WHAT TO WORK ON = Once the line containing "none -> orange bowl [442,368,532,441]" is found in the entries below, reproduce it and every line after it, stopping at and including the line containing "camera: 70 degrees right, 5 degrees down"; reproduce nothing else, and keep each line exact.

Before-and-after object listings
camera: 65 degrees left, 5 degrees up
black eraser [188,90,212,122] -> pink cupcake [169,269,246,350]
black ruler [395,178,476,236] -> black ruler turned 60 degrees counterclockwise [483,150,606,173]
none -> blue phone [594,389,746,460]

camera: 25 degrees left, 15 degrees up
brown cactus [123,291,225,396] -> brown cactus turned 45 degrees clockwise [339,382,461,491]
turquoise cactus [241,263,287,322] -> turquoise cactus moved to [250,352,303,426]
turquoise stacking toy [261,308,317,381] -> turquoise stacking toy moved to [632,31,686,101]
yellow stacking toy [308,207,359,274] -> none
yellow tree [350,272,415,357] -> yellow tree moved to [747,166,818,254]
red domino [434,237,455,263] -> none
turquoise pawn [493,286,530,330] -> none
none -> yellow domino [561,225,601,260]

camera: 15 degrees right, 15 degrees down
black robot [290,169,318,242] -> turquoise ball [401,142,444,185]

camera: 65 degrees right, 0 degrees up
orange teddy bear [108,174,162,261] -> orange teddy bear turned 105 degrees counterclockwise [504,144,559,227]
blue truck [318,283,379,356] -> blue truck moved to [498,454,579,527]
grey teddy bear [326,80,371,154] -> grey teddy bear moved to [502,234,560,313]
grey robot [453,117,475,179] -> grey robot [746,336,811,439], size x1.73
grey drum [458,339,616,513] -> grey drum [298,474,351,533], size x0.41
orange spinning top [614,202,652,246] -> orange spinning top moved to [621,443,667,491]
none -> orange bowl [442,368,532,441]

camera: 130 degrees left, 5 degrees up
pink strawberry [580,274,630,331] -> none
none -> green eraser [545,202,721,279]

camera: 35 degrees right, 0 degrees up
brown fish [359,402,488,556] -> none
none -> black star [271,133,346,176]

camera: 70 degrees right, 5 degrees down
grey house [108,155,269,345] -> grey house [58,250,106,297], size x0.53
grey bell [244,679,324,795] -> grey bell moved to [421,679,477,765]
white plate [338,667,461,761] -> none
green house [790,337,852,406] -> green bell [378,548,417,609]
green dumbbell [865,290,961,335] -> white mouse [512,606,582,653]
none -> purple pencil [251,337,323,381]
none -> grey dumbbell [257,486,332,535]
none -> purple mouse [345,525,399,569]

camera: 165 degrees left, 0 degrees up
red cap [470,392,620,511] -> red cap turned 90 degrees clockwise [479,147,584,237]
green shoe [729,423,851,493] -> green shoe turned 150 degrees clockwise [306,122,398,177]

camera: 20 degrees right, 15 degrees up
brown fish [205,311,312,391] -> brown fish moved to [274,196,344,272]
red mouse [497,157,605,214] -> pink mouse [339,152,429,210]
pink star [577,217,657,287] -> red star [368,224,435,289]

RESULT =
none -> orange bowl [442,368,532,441]

camera: 130 degrees left, 5 degrees up
pink strawberry [580,274,630,331] -> none
none -> green eraser [545,202,721,279]

camera: 35 degrees right, 0 degrees up
brown fish [359,402,488,556] -> none
none -> black star [271,133,346,176]

camera: 70 degrees right, 5 degrees down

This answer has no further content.